__INFORMATION GIVEN__
____________

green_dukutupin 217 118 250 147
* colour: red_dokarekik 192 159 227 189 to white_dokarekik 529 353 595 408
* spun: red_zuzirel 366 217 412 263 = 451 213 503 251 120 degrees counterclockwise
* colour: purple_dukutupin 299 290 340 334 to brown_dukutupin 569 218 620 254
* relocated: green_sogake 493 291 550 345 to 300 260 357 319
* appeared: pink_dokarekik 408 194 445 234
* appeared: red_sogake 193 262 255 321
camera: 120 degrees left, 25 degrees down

____________

Starting at the top of the data above, repeat every line exactly until the line containing "218 620 254" has been given, then stop.

green_dukutupin 217 118 250 147
* colour: red_dokarekik 192 159 227 189 to white_dokarekik 529 353 595 408
* spun: red_zuzirel 366 217 412 263 = 451 213 503 251 120 degrees counterclockwise
* colour: purple_dukutupin 299 290 340 334 to brown_dukutupin 569 218 620 254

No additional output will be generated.